Problem details → Every line containing "none" should be identified and copied from the data below.

Task data →
==================================================
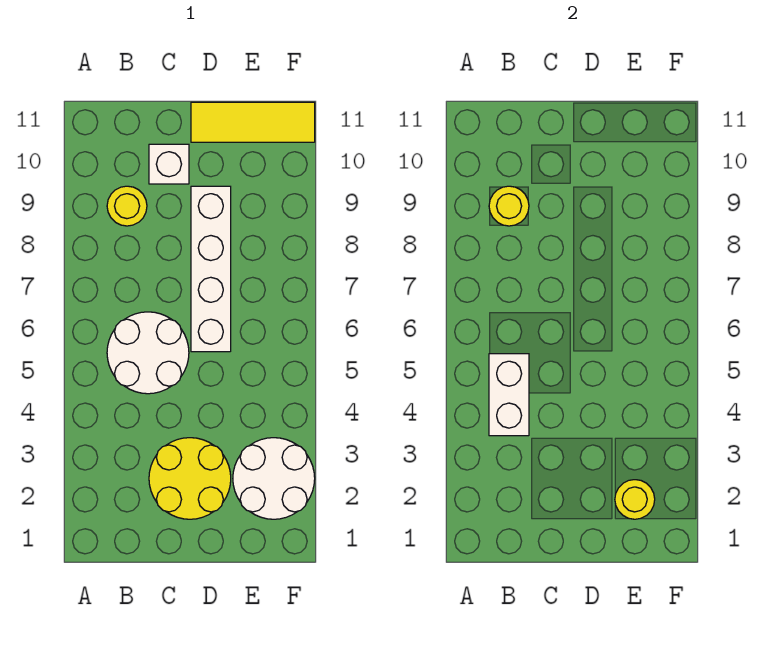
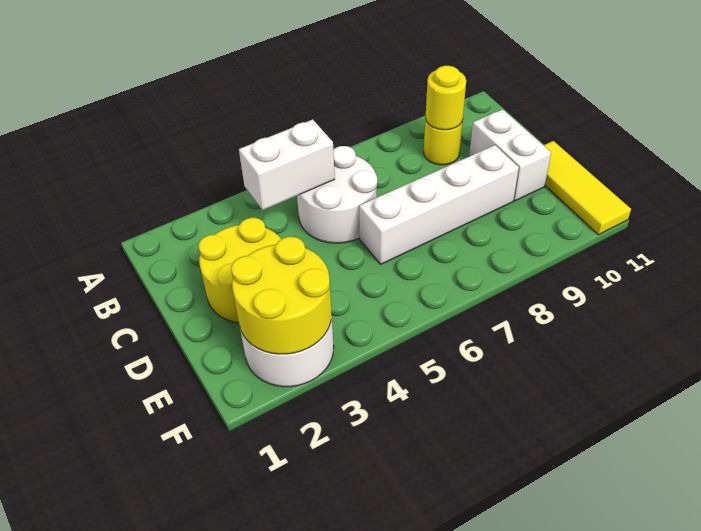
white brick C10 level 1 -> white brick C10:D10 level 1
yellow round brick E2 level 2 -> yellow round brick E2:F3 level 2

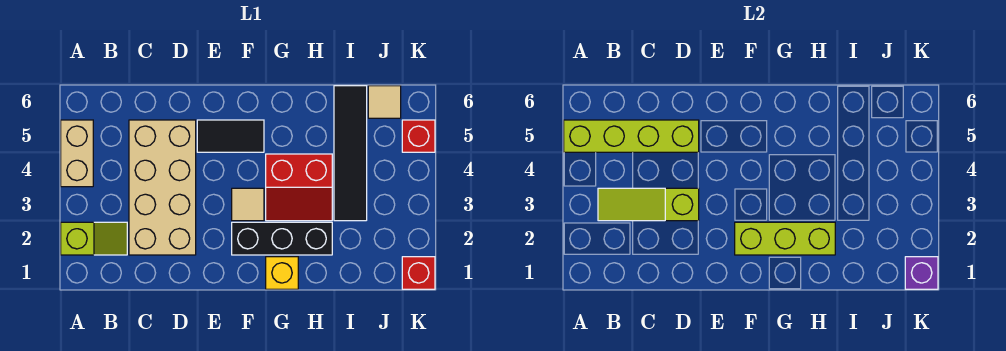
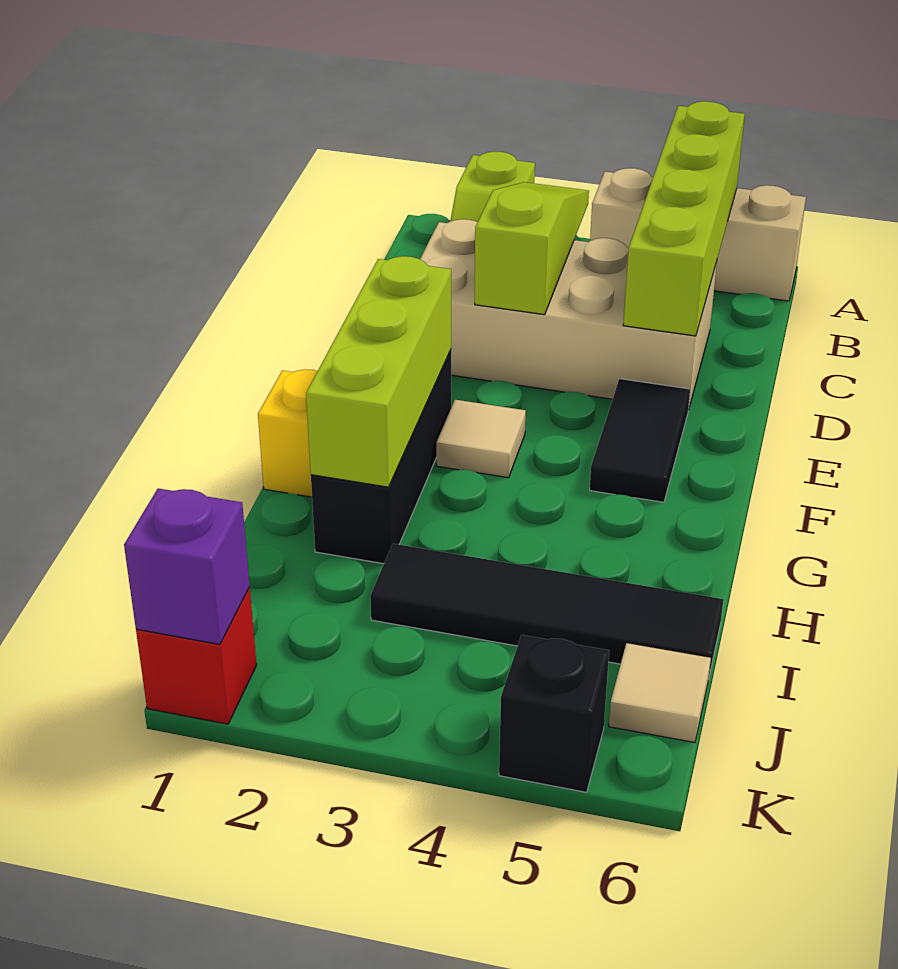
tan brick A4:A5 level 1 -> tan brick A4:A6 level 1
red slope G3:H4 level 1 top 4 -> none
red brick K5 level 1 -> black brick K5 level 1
==================================================
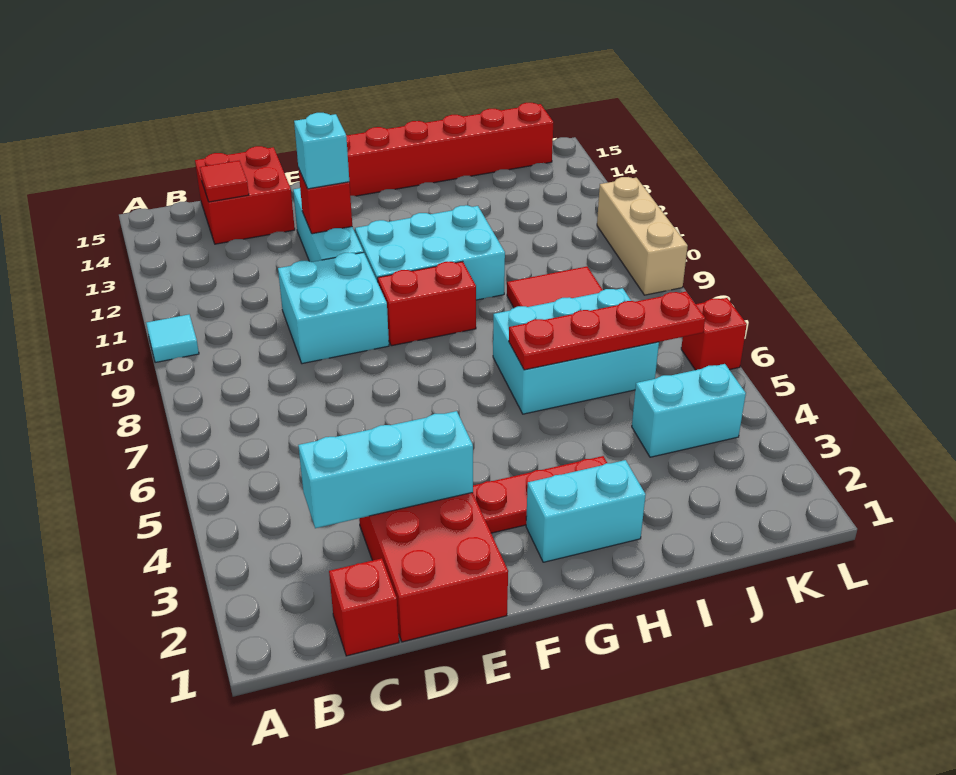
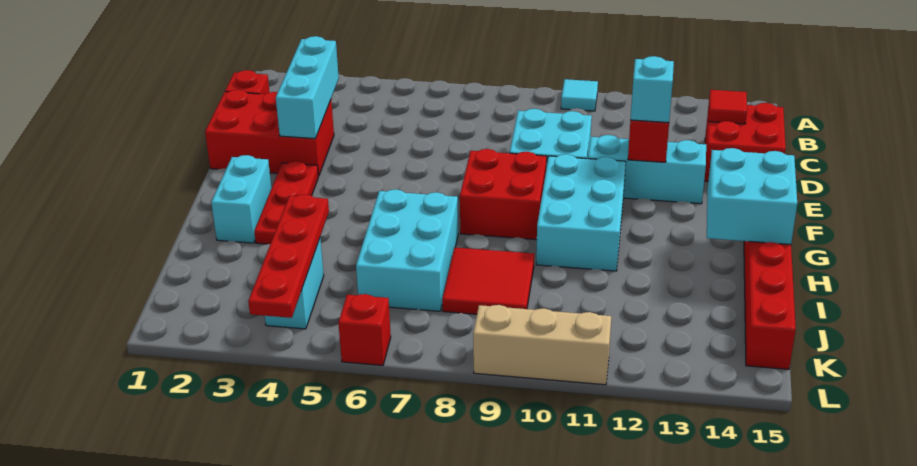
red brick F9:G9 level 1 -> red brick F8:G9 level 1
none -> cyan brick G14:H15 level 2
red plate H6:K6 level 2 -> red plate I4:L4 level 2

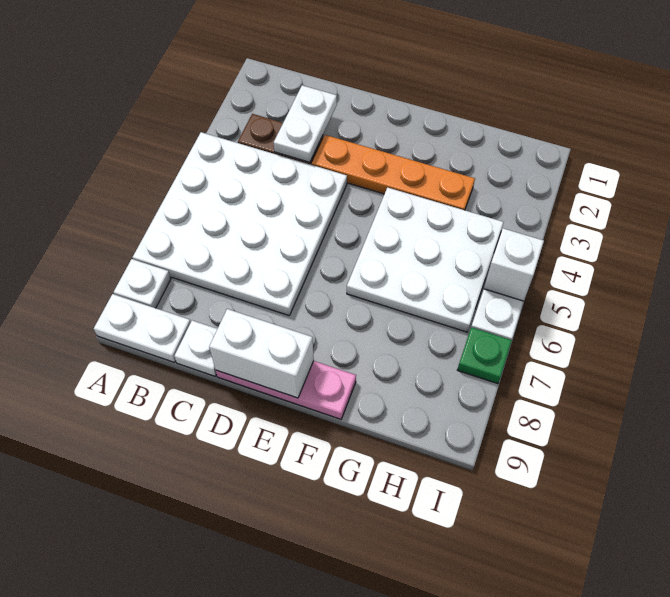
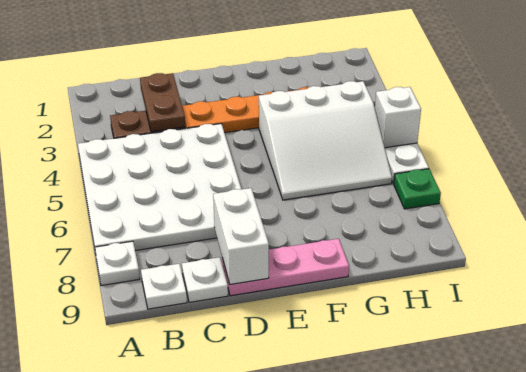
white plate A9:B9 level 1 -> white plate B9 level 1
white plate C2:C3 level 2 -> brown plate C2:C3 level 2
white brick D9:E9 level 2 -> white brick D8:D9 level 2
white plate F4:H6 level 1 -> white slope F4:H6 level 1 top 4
==================================================
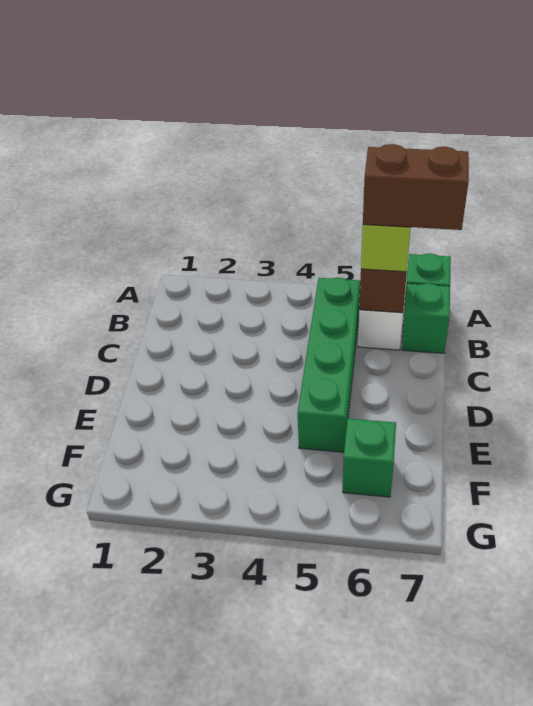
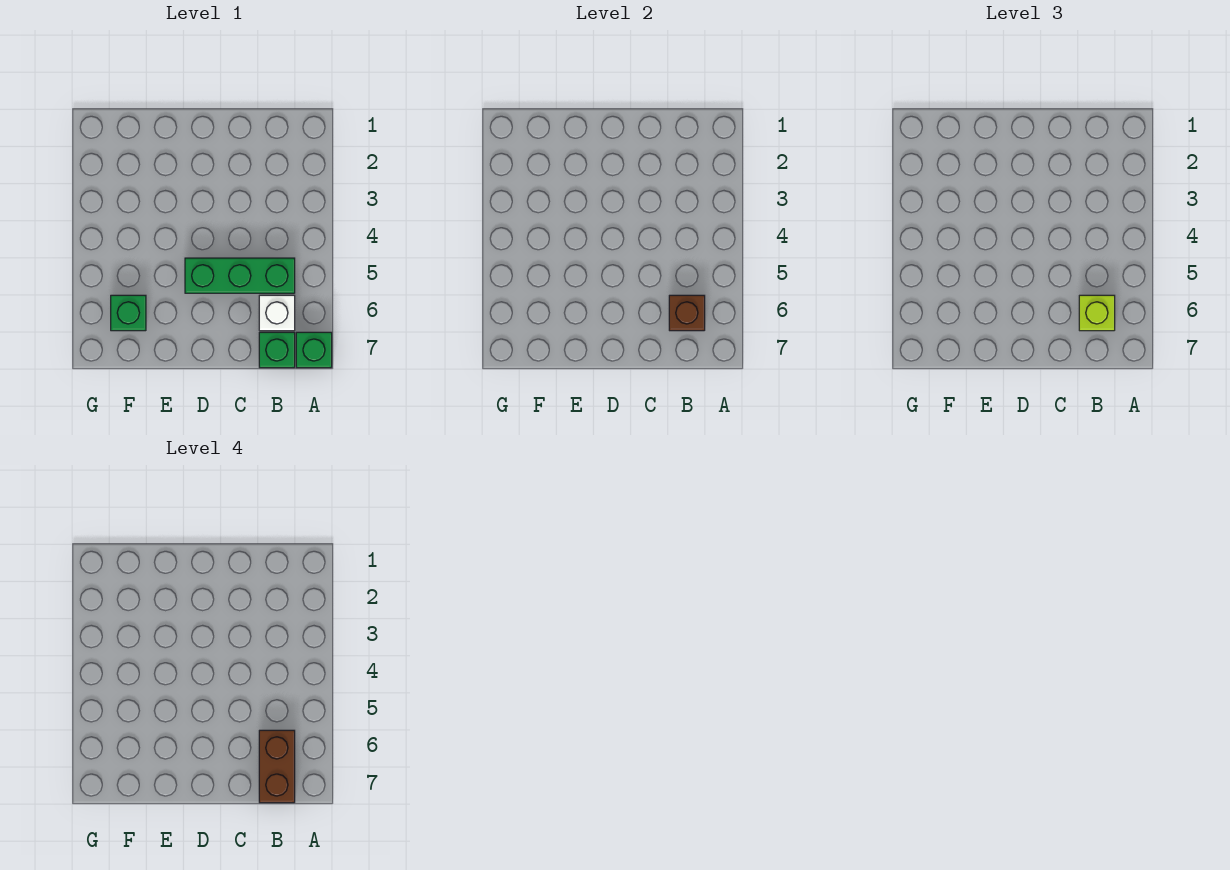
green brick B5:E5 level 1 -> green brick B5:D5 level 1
==================================================
Output of the exercise →
red slope G3:H4 level 1 top 4 -> none
none -> cyan brick G14:H15 level 2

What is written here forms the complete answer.